═════ Source material

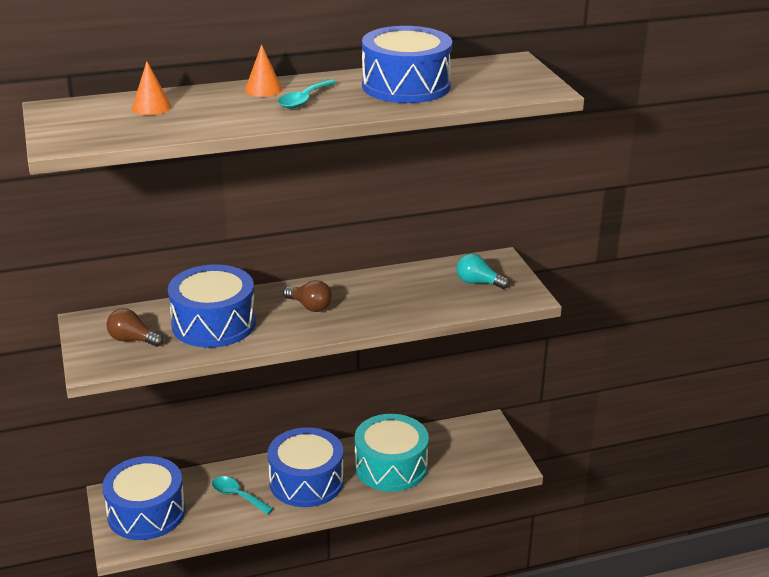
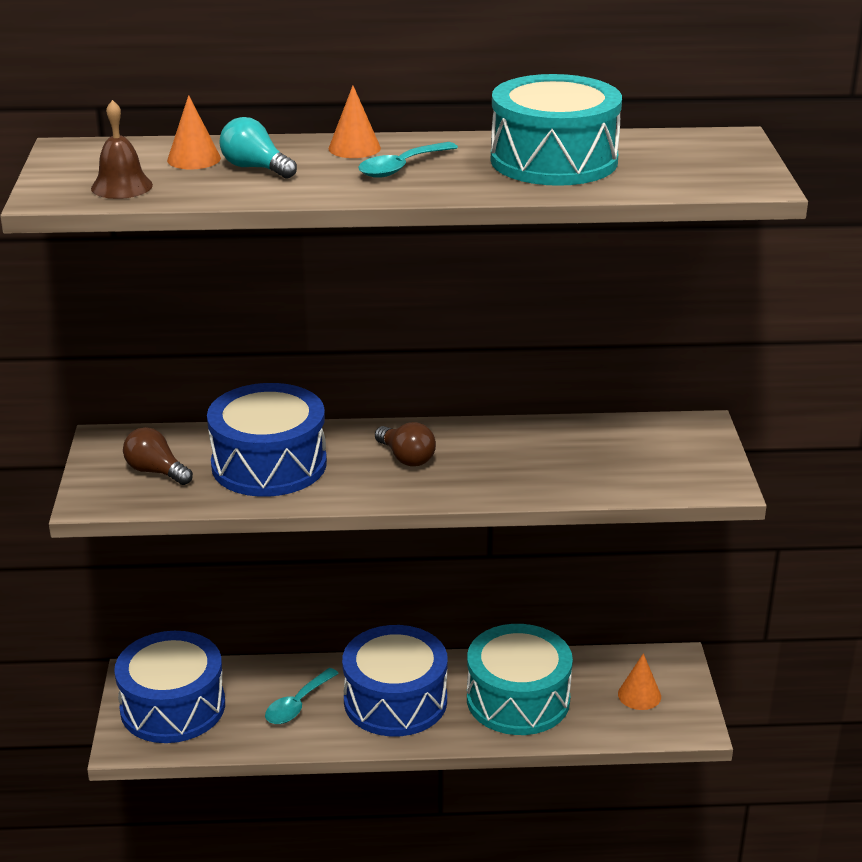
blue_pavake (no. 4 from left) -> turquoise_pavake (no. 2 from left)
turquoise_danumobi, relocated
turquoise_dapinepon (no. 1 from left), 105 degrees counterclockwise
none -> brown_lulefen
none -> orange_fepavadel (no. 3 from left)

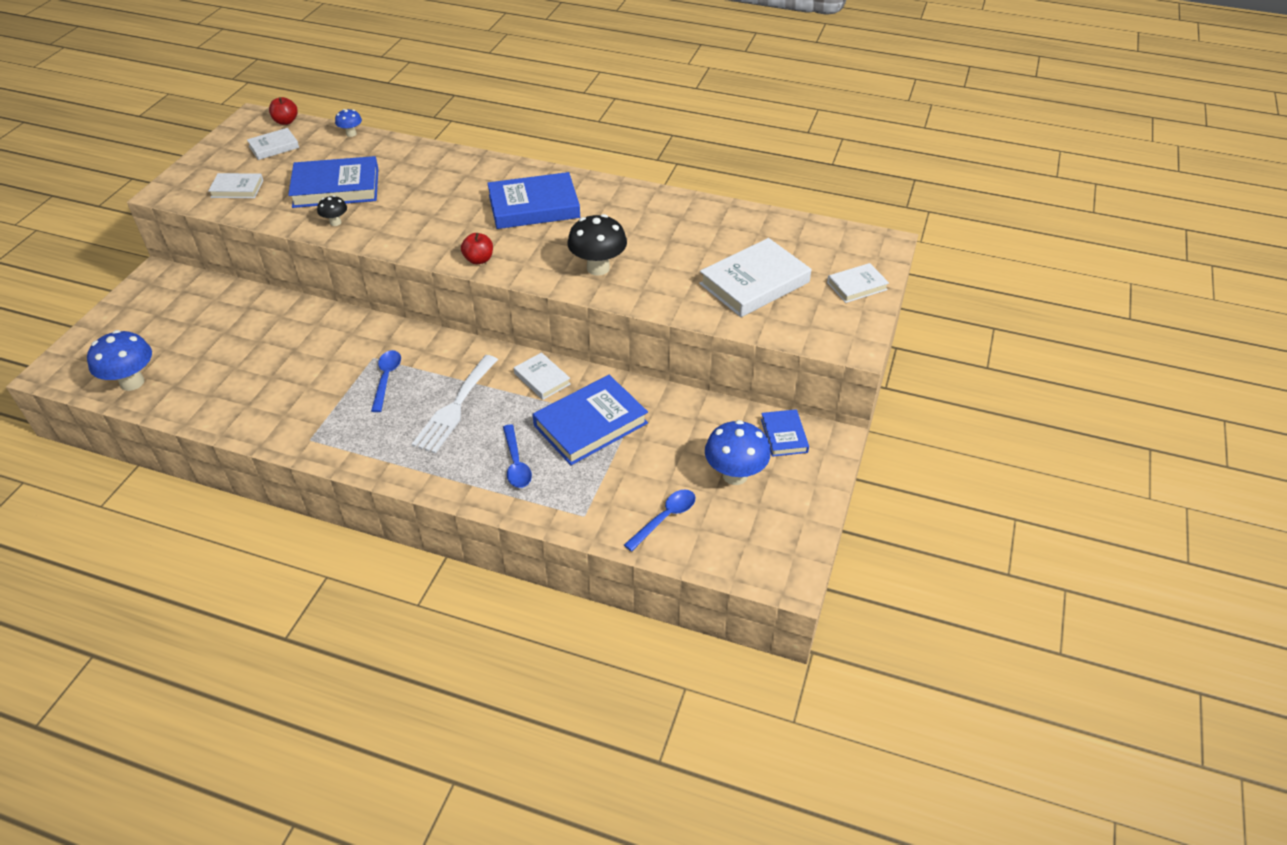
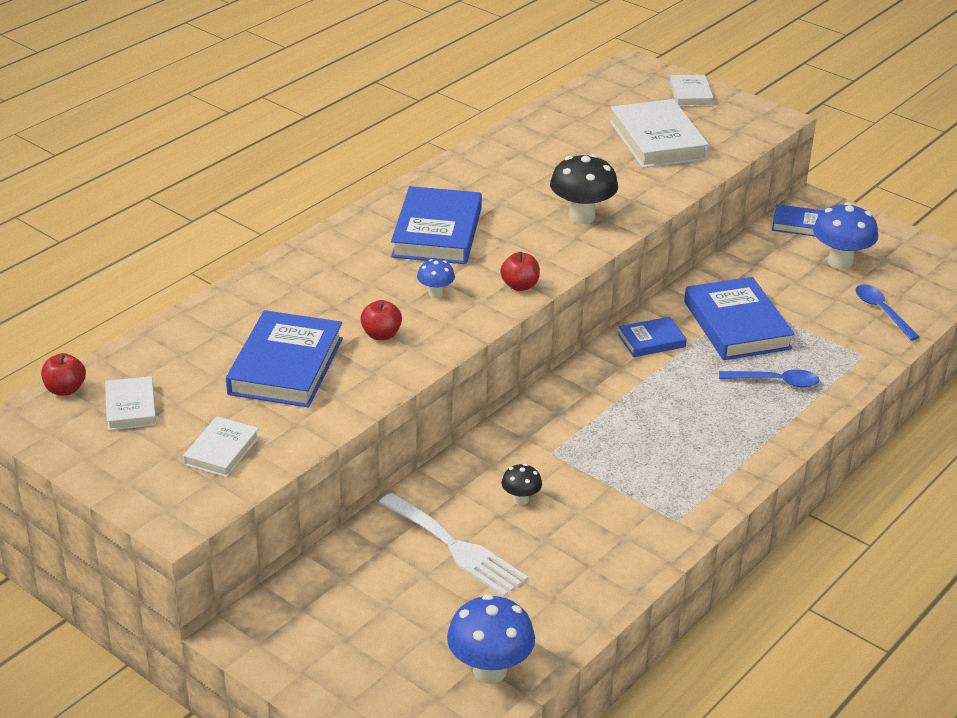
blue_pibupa (no. 2 from left in the first image) -> blue_pibupa (no. 1 from left), relocated
black_pibupa (no. 1 from left), relocated
blue_dapinepon (no. 1 from left) -> none
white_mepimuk (no. 3 from left) -> blue_mepimuk (no. 3 from left)
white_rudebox, relocated
none -> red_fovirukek (no. 2 from left)

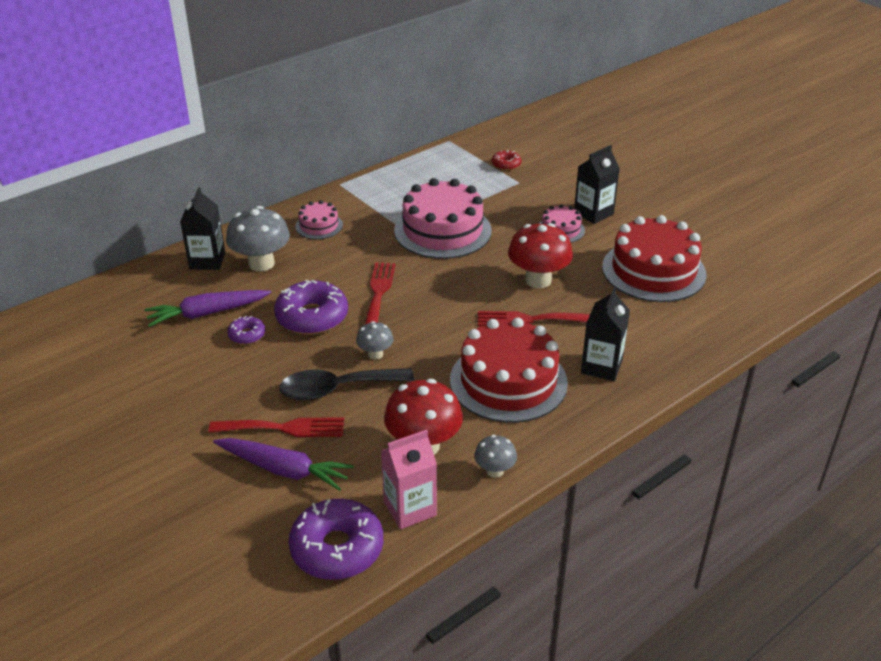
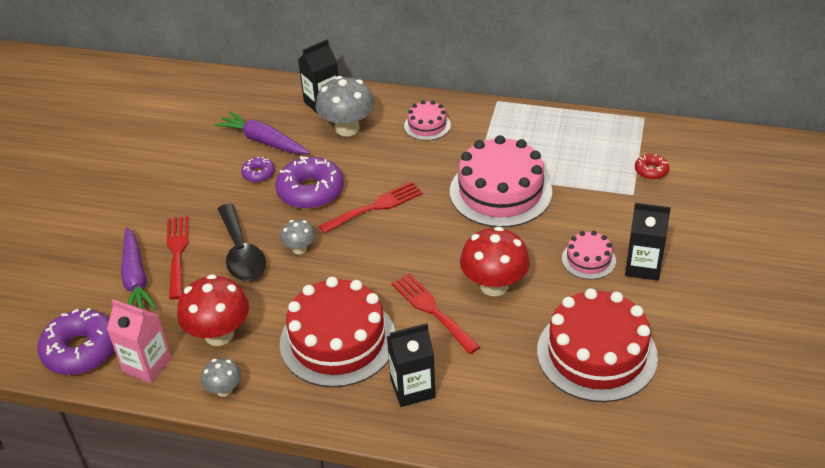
black_dapinepon, 150 degrees counterclockwise
red_rudebox (no. 1 from left), 150 degrees counterclockwise

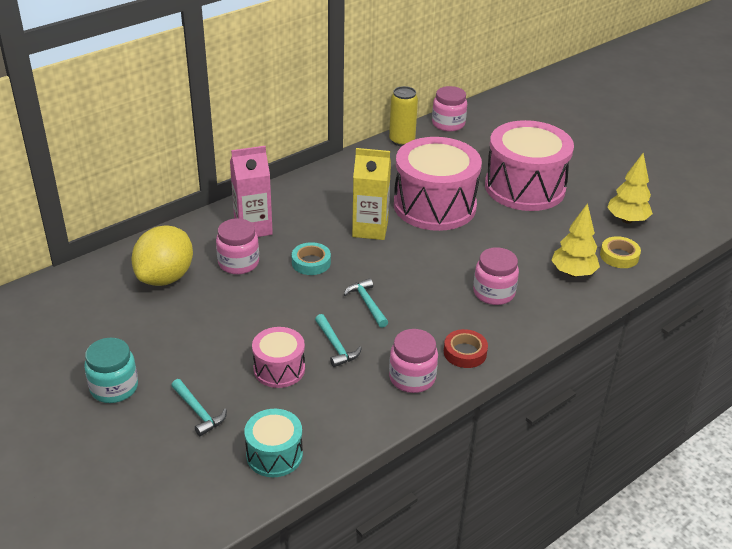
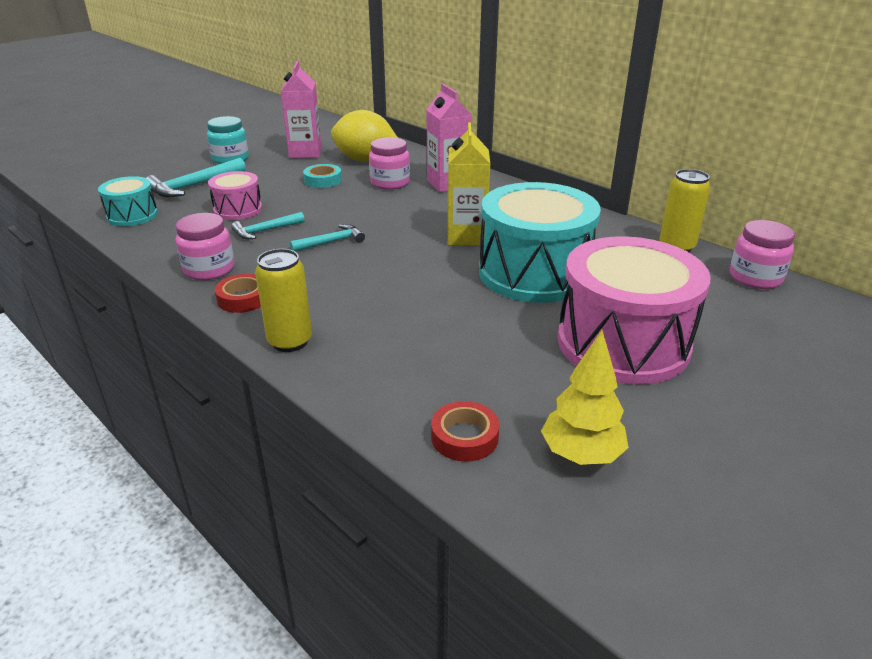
pink_pavake (no. 2 from left) -> turquoise_pavake (no. 2 from left)
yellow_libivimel (no. 1 from left) -> none
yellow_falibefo -> red_falibefo (no. 2 from left)
turquoise_falibefo, relocated
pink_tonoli (no. 4 from left) -> none
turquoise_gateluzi (no. 1 from left), x1.58
none -> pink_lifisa (no. 1 from left)
none -> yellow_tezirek (no. 1 from left)

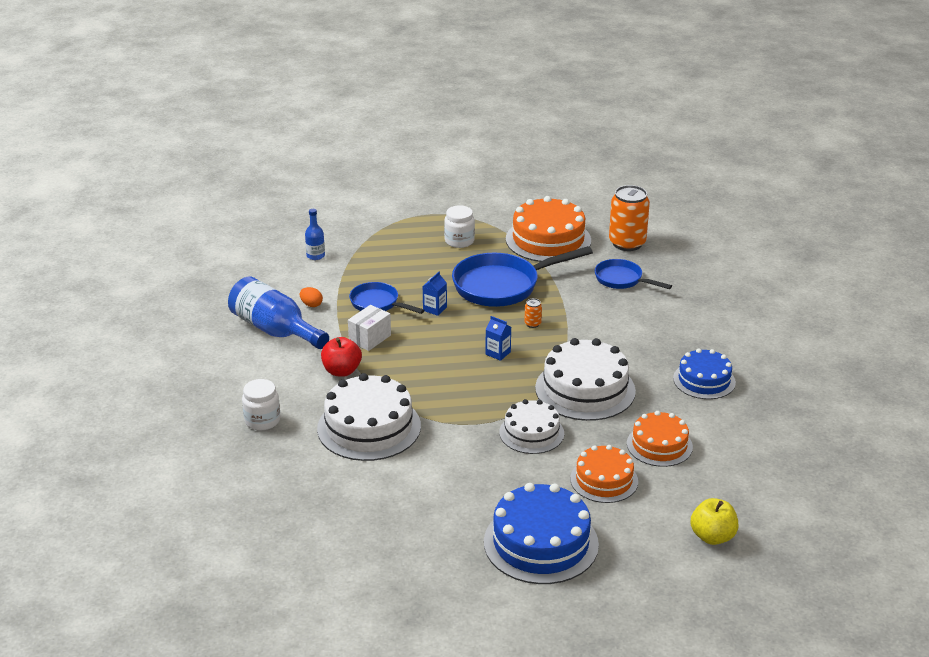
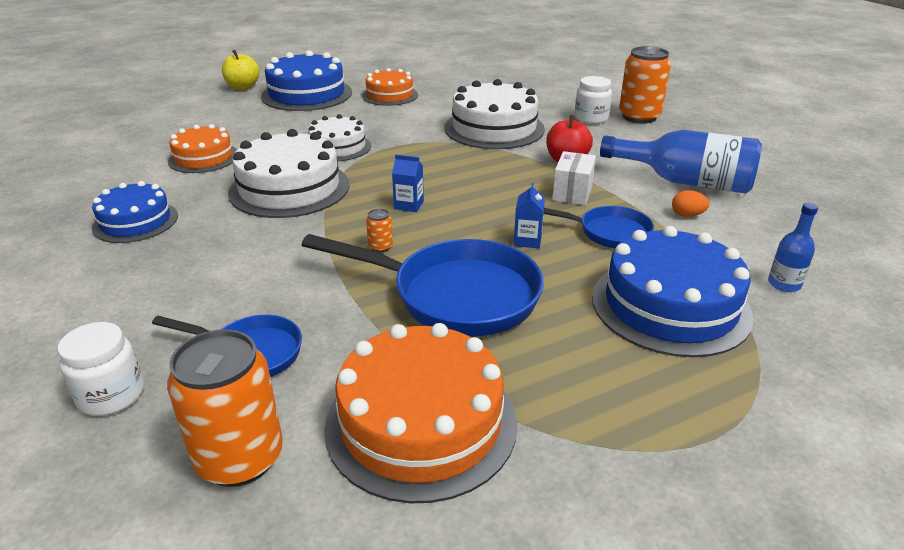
white_tonoli (no. 2 from left in the first image) -> white_tonoli (no. 1 from left), relocated
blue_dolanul (no. 2 from left), 60 degrees clockwise
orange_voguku (no. 2 from left), relocated
yellow_fovirukek, relocated
none -> orange_tezirek (no. 3 from left)
none -> blue_voguku (no. 3 from left)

══════════

*Work order*: Transcribe each record exactly as it appears, but omit every picture.

*Reply to the task*:
blue_pavake (no. 4 from left) -> turquoise_pavake (no. 2 from left)
turquoise_danumobi, relocated
turquoise_dapinepon (no. 1 from left), 105 degrees counterclockwise
none -> brown_lulefen
none -> orange_fepavadel (no. 3 from left)

blue_pibupa (no. 2 from left in the first image) -> blue_pibupa (no. 1 from left), relocated
black_pibupa (no. 1 from left), relocated
blue_dapinepon (no. 1 from left) -> none
white_mepimuk (no. 3 from left) -> blue_mepimuk (no. 3 from left)
white_rudebox, relocated
none -> red_fovirukek (no. 2 from left)

black_dapinepon, 150 degrees counterclockwise
red_rudebox (no. 1 from left), 150 degrees counterclockwise

pink_pavake (no. 2 from left) -> turquoise_pavake (no. 2 from left)
yellow_libivimel (no. 1 from left) -> none
yellow_falibefo -> red_falibefo (no. 2 from left)
turquoise_falibefo, relocated
pink_tonoli (no. 4 from left) -> none
turquoise_gateluzi (no. 1 from left), x1.58
none -> pink_lifisa (no. 1 from left)
none -> yellow_tezirek (no. 1 from left)

white_tonoli (no. 2 from left in the first image) -> white_tonoli (no. 1 from left), relocated
blue_dolanul (no. 2 from left), 60 degrees clockwise
orange_voguku (no. 2 from left), relocated
yellow_fovirukek, relocated
none -> orange_tezirek (no. 3 from left)
none -> blue_voguku (no. 3 from left)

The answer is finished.